(Records contained in a dataset)
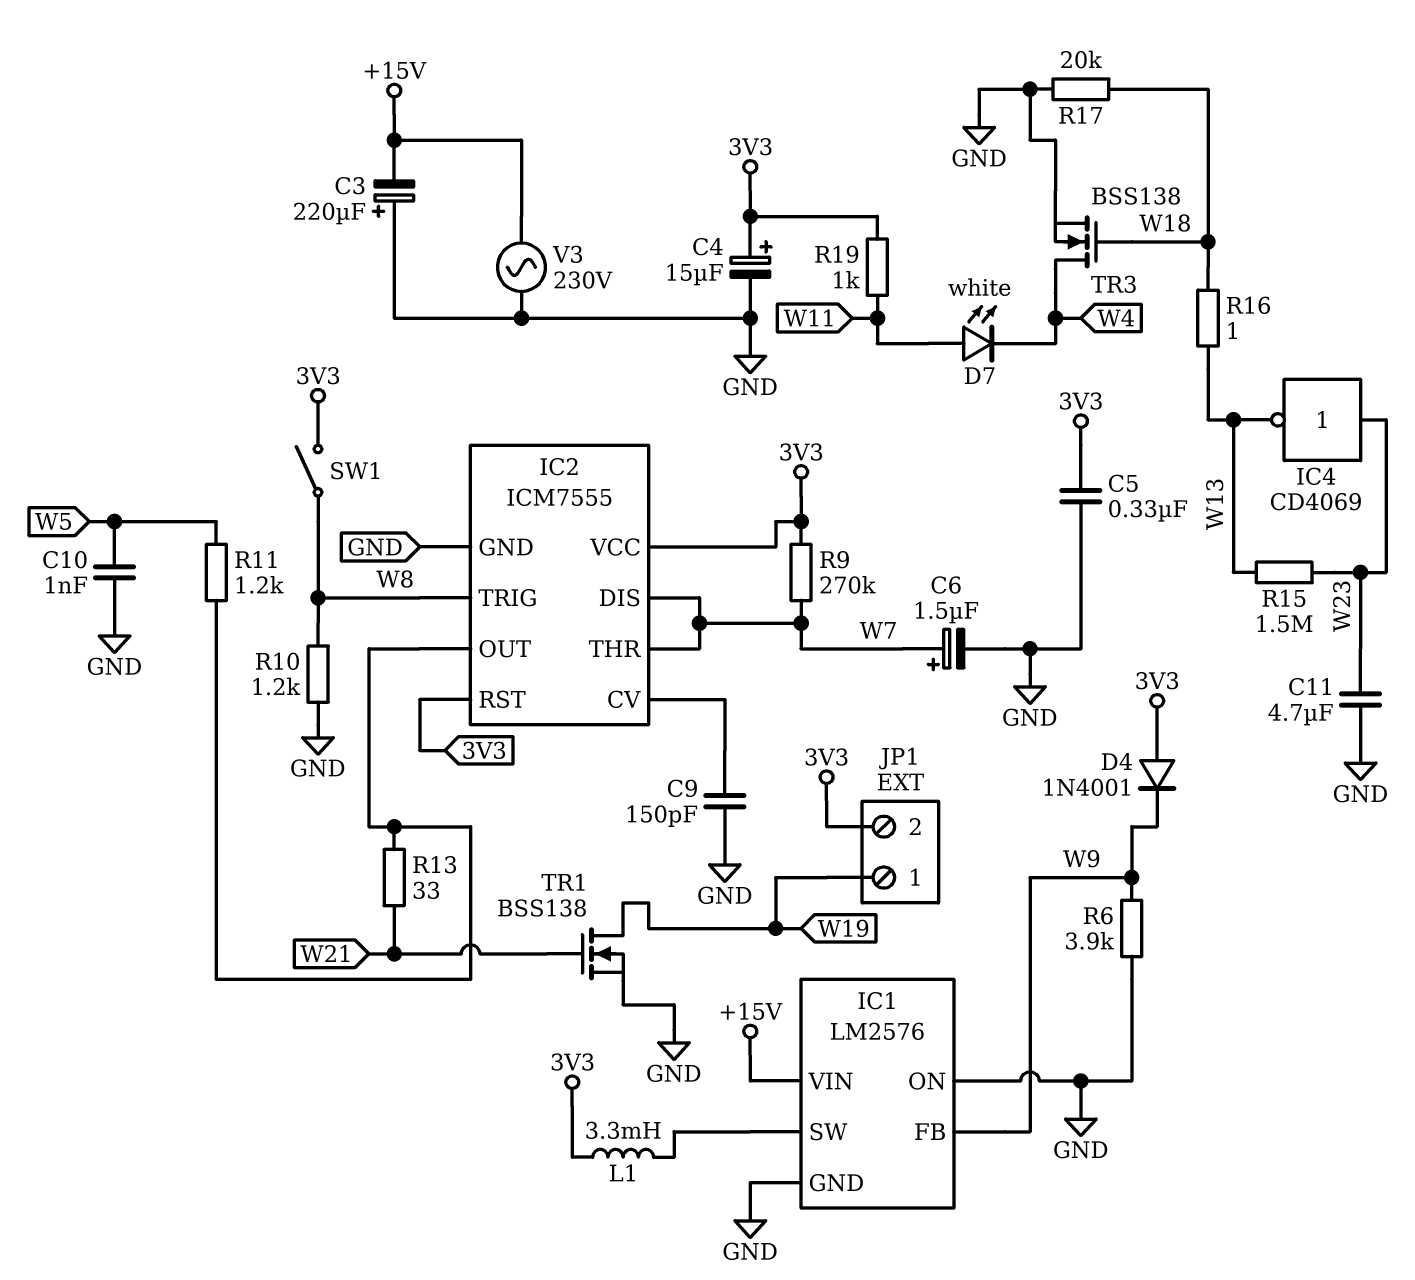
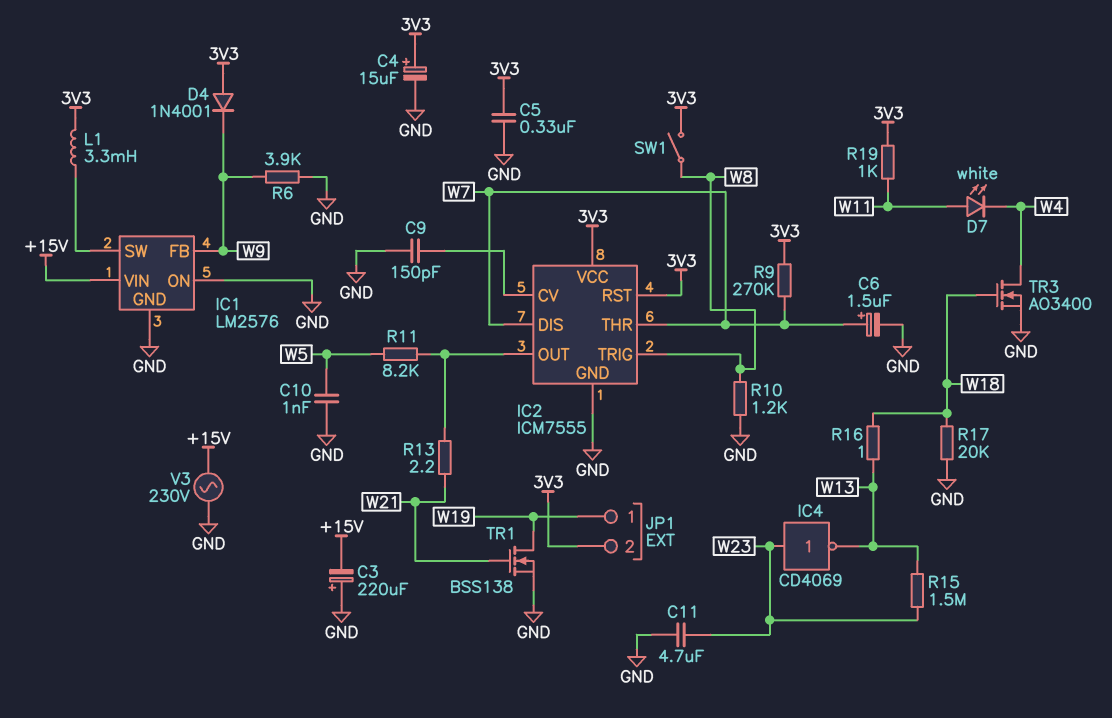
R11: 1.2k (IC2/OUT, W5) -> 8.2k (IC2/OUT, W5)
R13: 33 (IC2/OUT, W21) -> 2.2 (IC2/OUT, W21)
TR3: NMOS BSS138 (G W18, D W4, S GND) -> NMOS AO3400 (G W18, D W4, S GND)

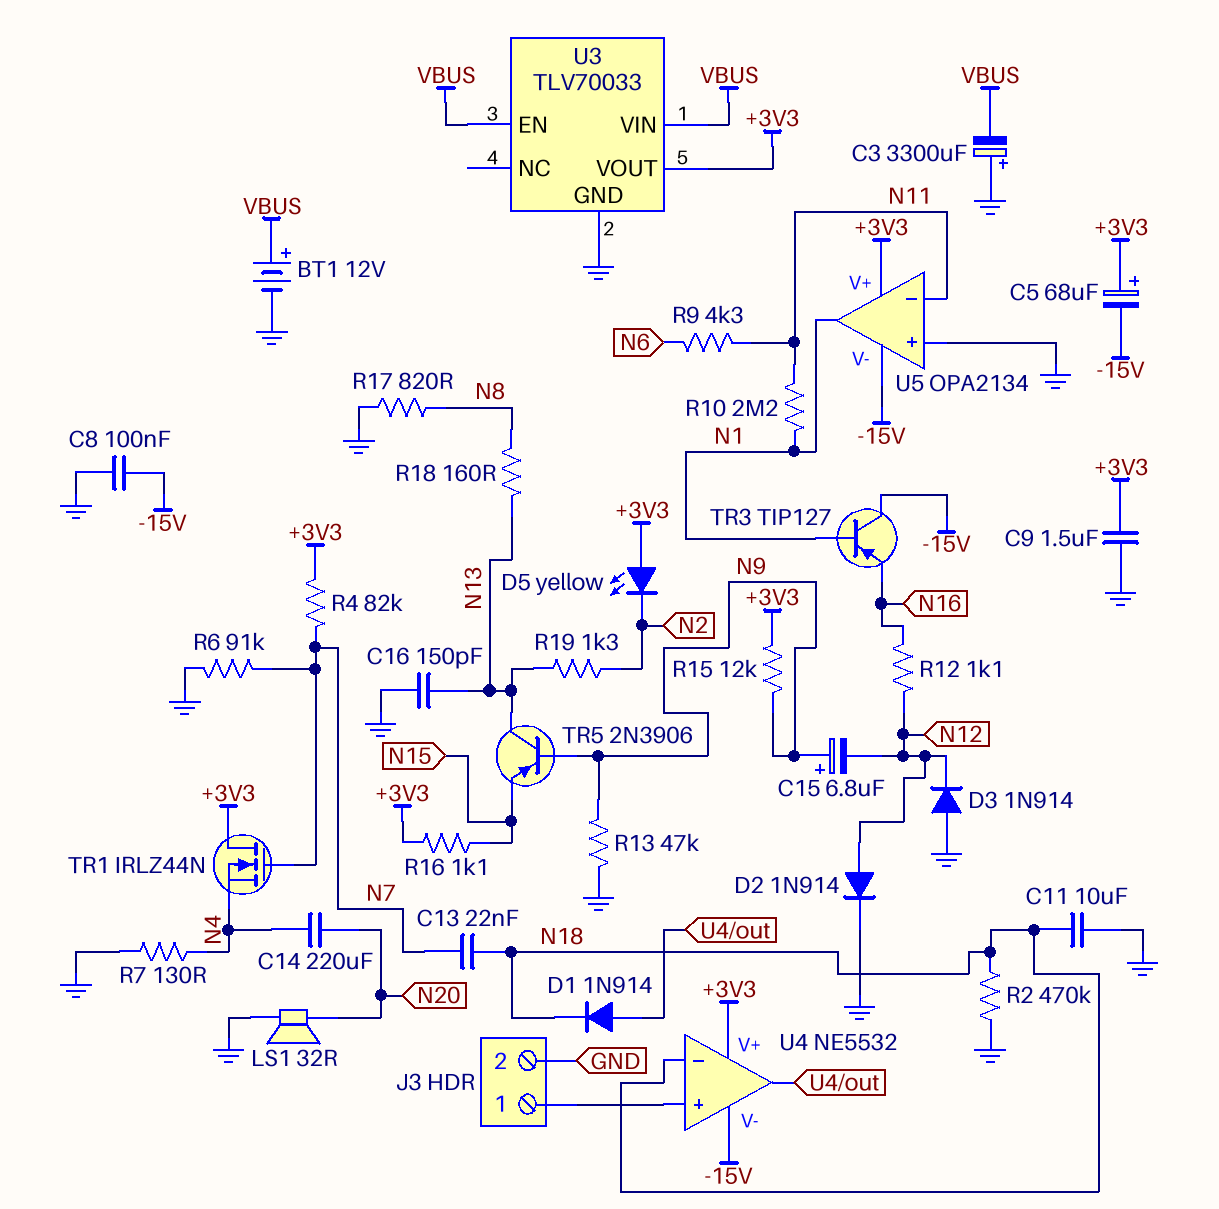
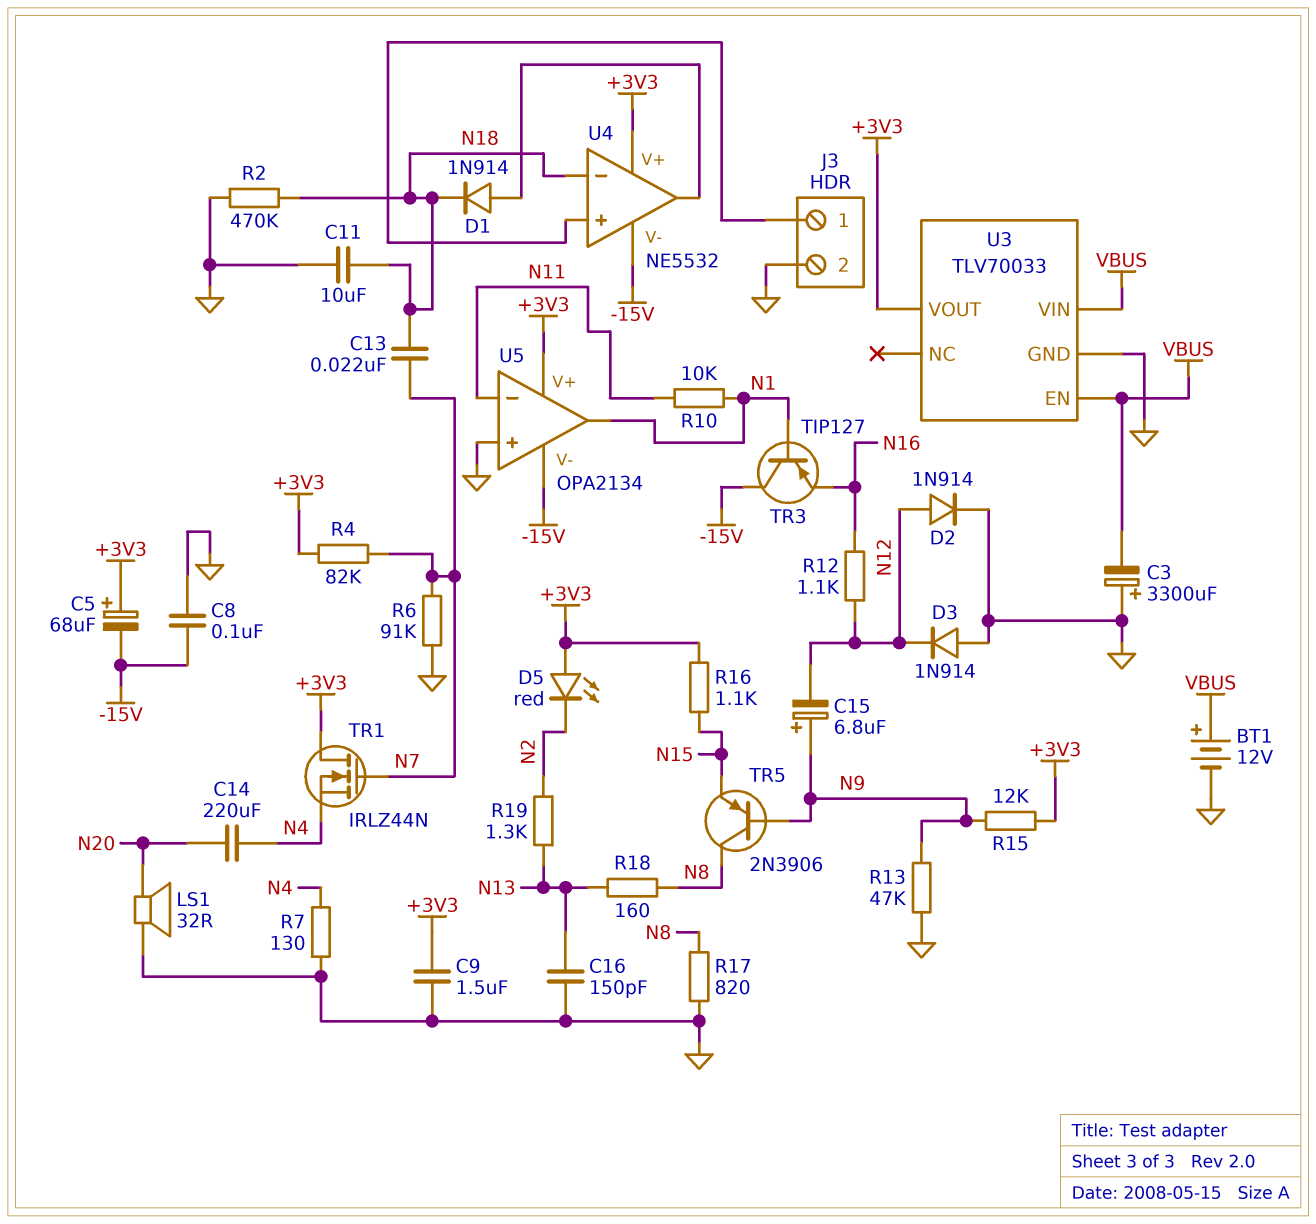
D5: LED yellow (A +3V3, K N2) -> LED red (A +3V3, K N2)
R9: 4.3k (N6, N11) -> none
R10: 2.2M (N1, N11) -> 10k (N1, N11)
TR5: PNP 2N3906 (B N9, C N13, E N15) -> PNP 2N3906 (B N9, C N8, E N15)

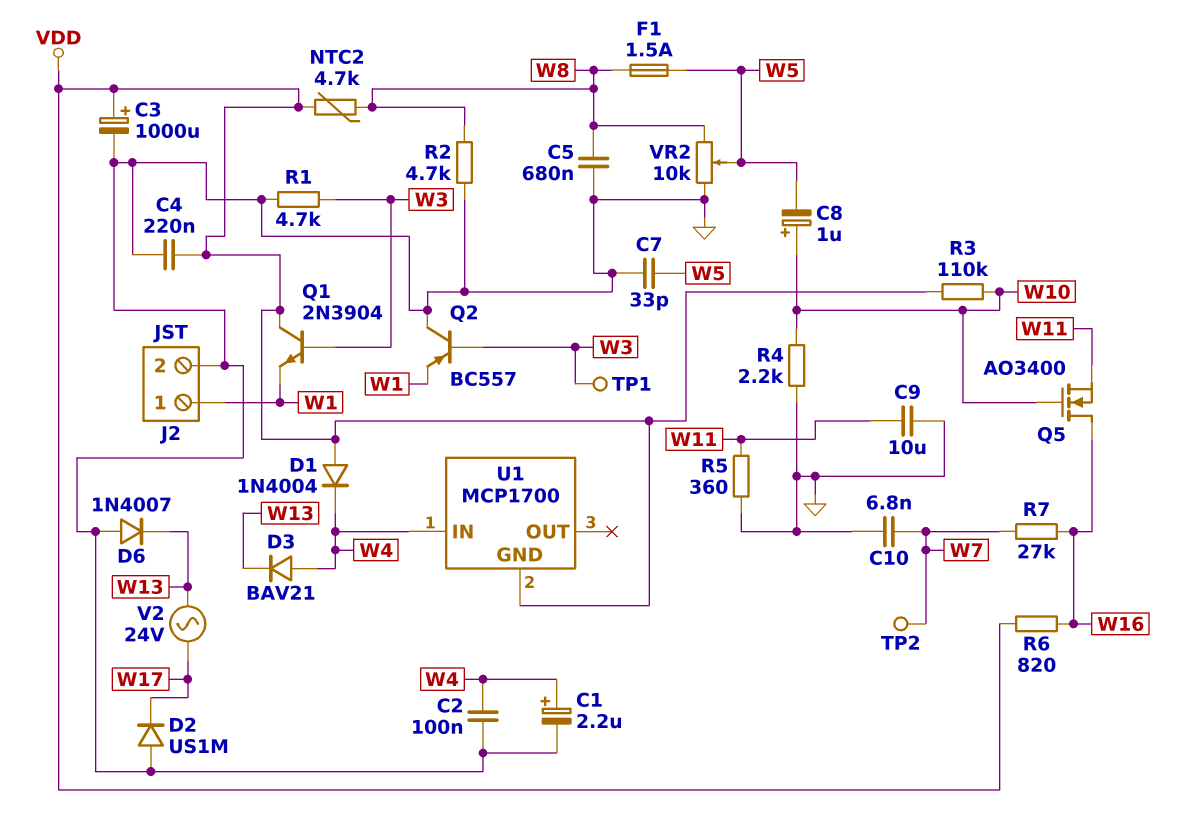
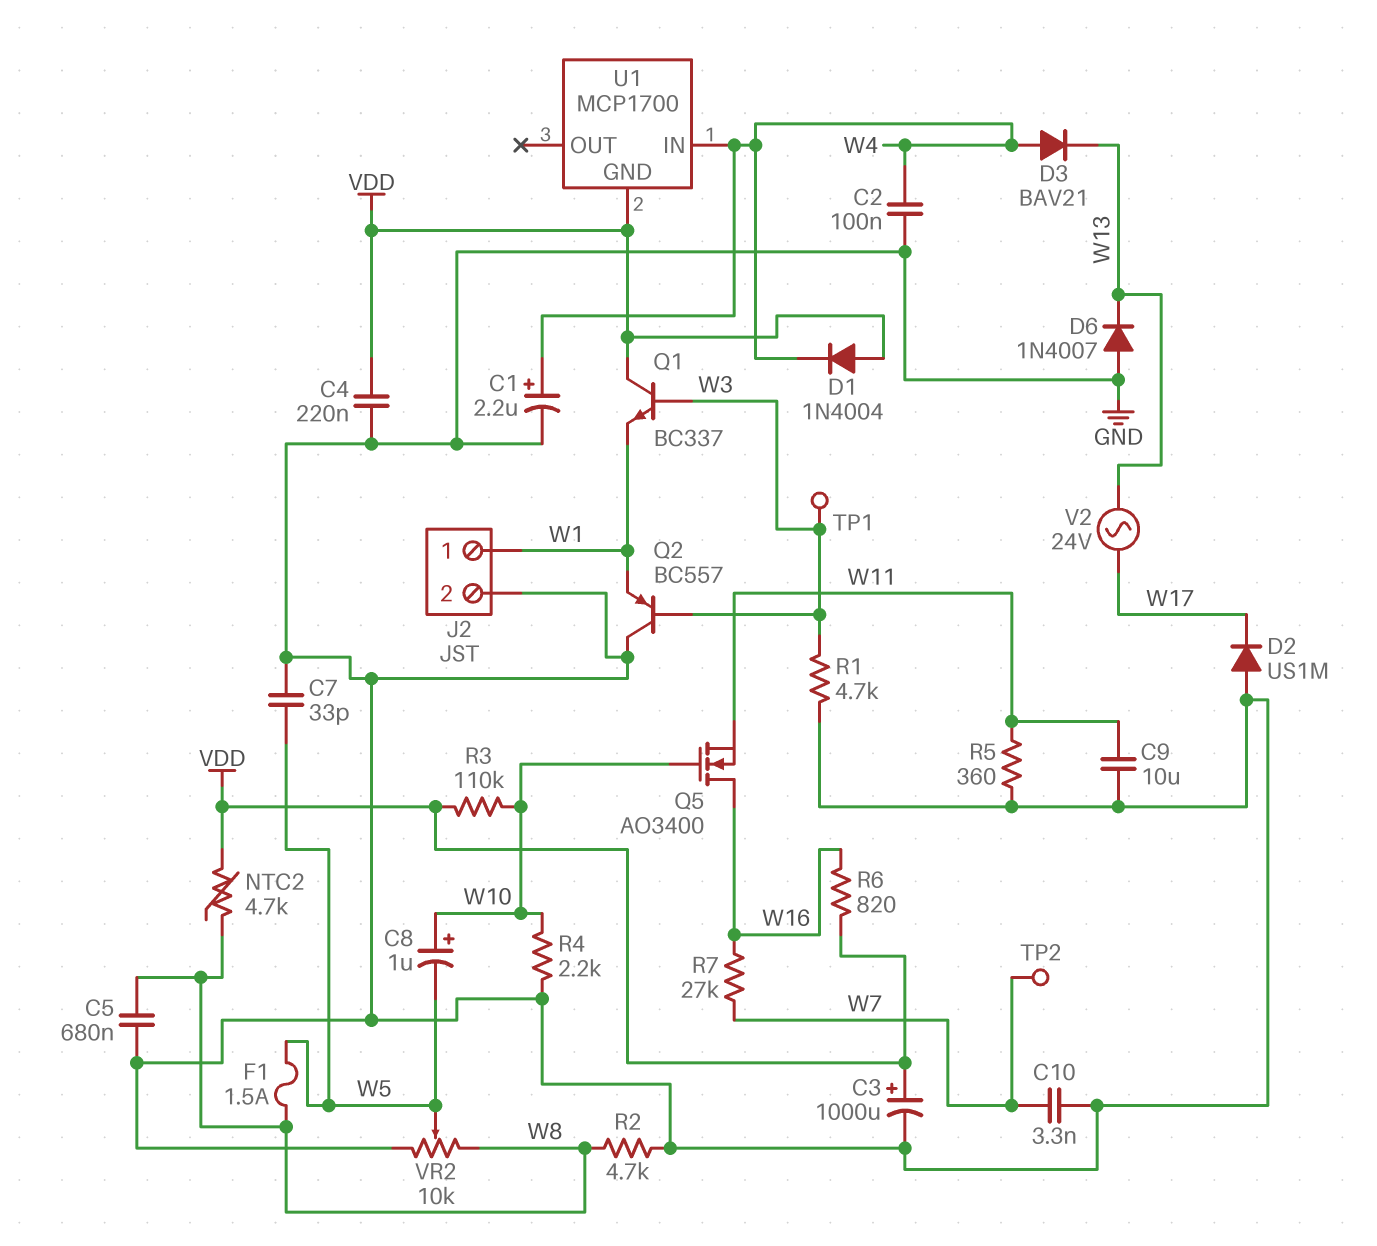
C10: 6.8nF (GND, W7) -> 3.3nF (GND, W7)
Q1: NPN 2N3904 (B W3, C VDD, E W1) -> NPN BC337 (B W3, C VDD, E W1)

■ **To do**: Nothing but the lines from the one containing "R9: 4.3k (N6, N11) -> none" through the final line of the entries above should be given again, each exactly as written; omit the pictures.

■ **Result**:
R9: 4.3k (N6, N11) -> none
R10: 2.2M (N1, N11) -> 10k (N1, N11)
TR5: PNP 2N3906 (B N9, C N13, E N15) -> PNP 2N3906 (B N9, C N8, E N15)

C10: 6.8nF (GND, W7) -> 3.3nF (GND, W7)
Q1: NPN 2N3904 (B W3, C VDD, E W1) -> NPN BC337 (B W3, C VDD, E W1)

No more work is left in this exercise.